# [What you will do]
The full text of the records below, minus any pictures, should be given back word for word.

# [Data]
[Start of Attachment]

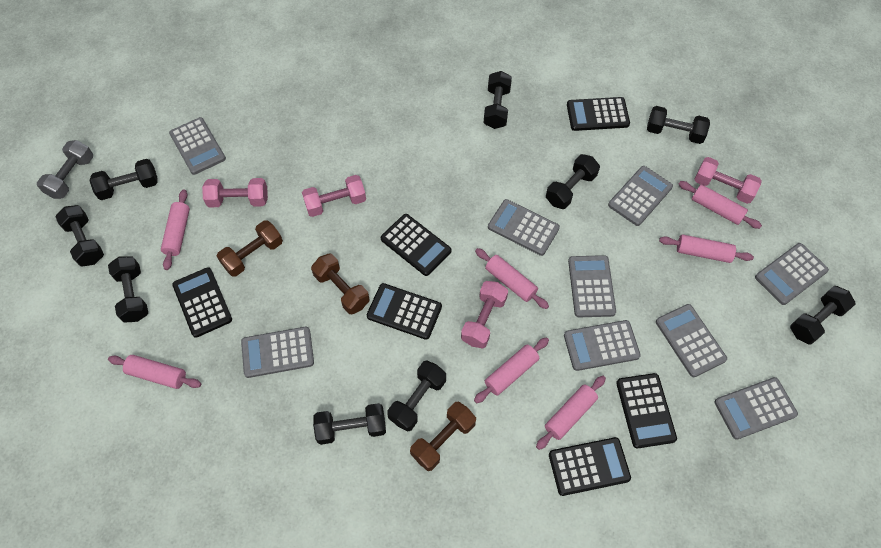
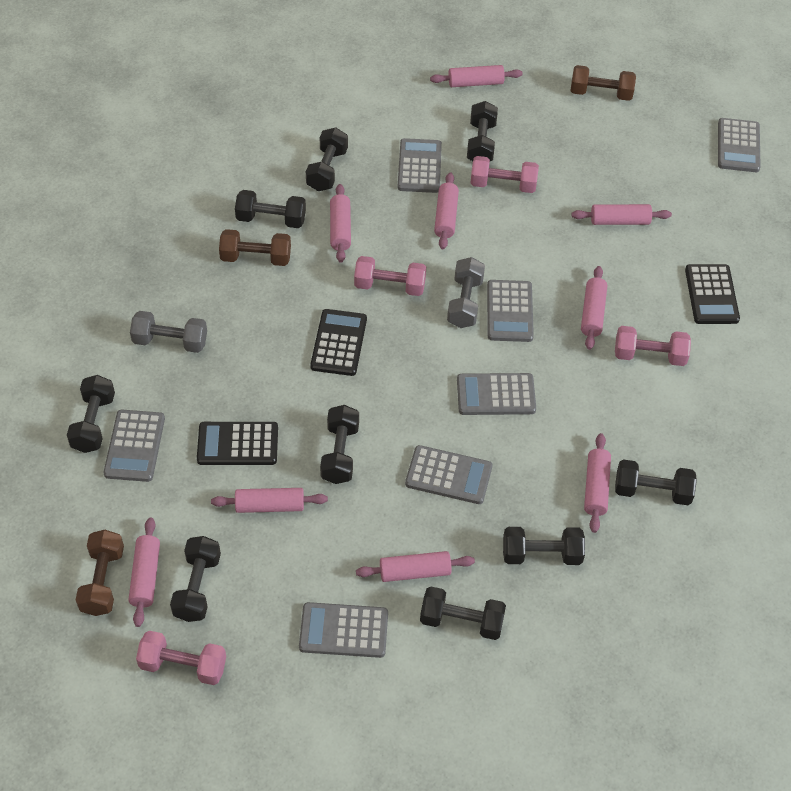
black calculator: 6 -> 3
grey calculator: 9 -> 7
grey dumbbell: 1 -> 2
pink rolling pin: 7 -> 9

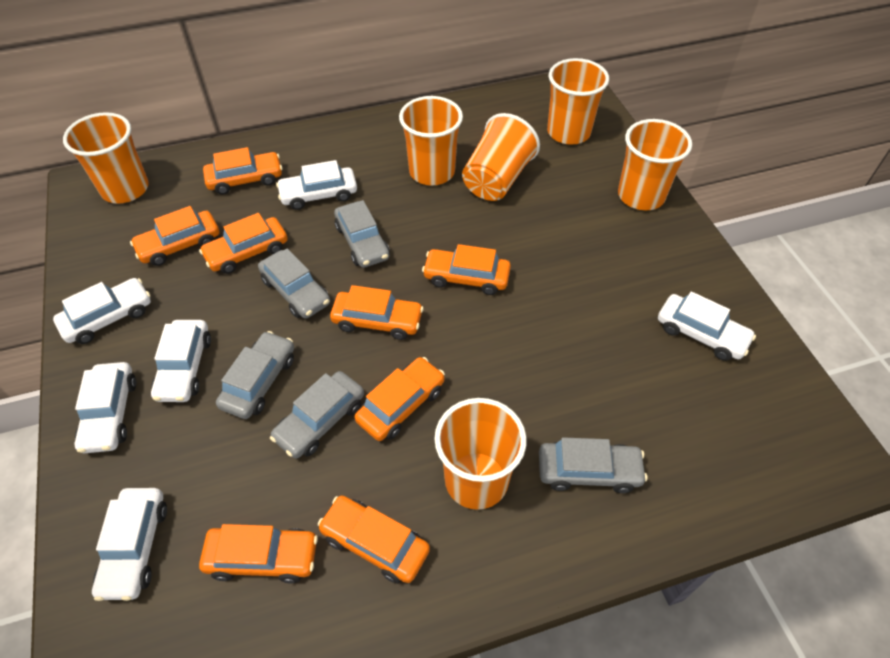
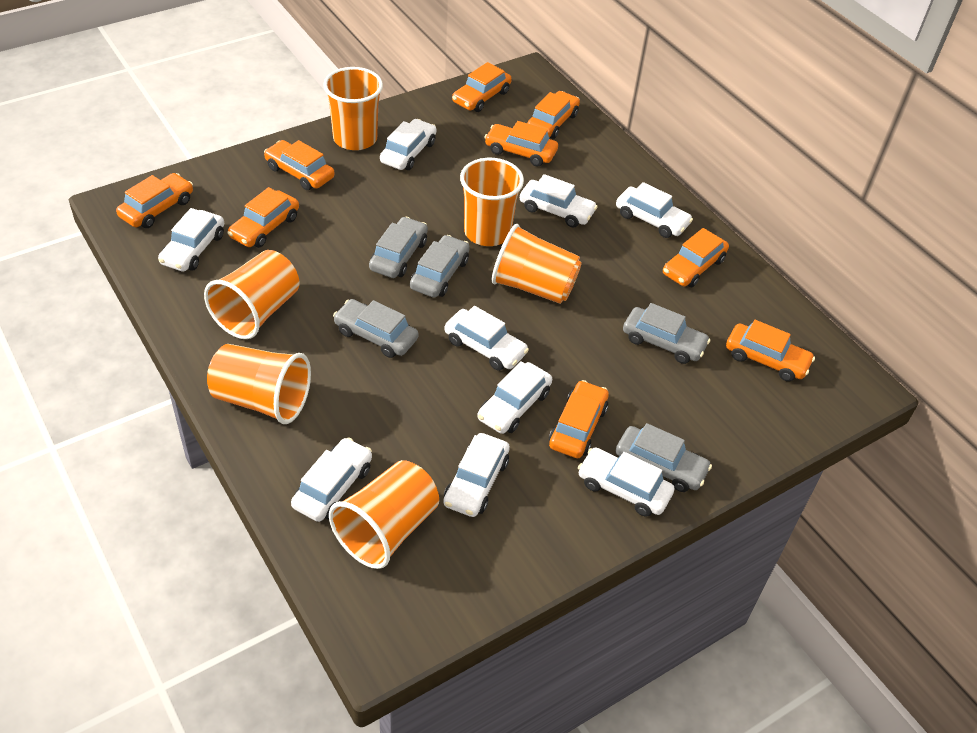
orange car: 8 -> 9
white car: 6 -> 9

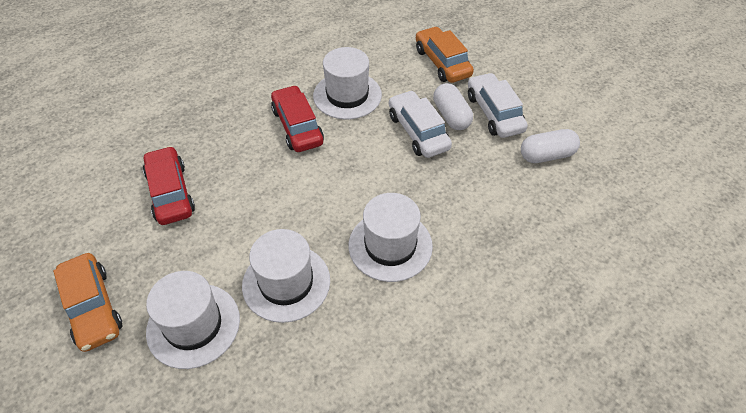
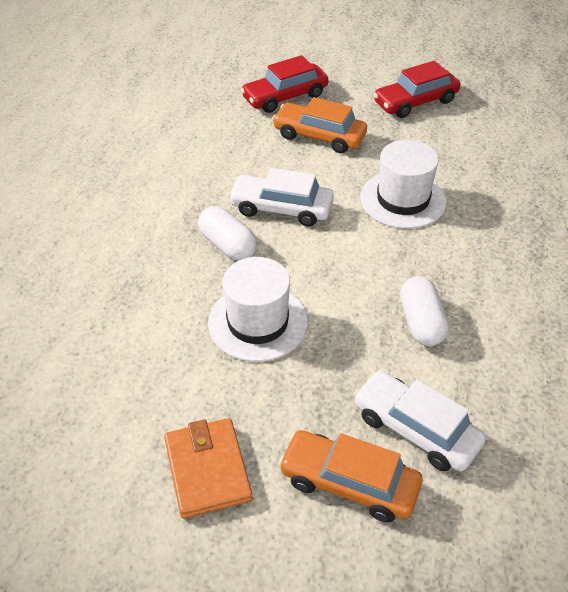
orange wallet: 0 -> 1
white hat: 4 -> 2

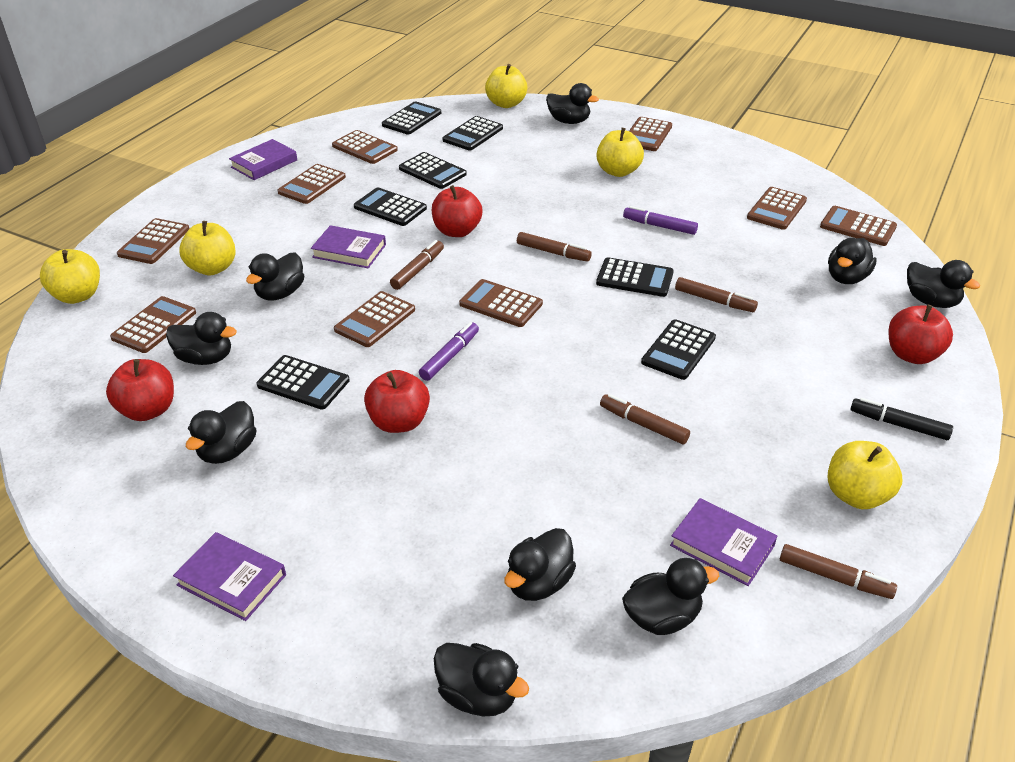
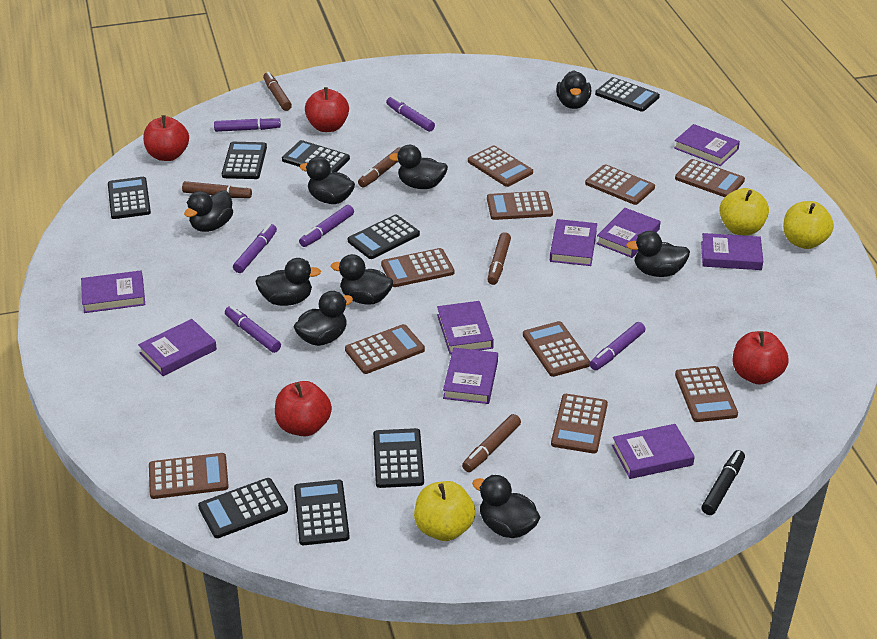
black calculator: 7 -> 8
brown calculator: 9 -> 10
purple book: 4 -> 9
purple marker: 2 -> 6
yellow apple: 5 -> 3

[End of Attachment]

# [Solution to this exercise]
black calculator: 6 -> 3
grey calculator: 9 -> 7
grey dumbbell: 1 -> 2
pink rolling pin: 7 -> 9

orange car: 8 -> 9
white car: 6 -> 9

orange wallet: 0 -> 1
white hat: 4 -> 2

black calculator: 7 -> 8
brown calculator: 9 -> 10
purple book: 4 -> 9
purple marker: 2 -> 6
yellow apple: 5 -> 3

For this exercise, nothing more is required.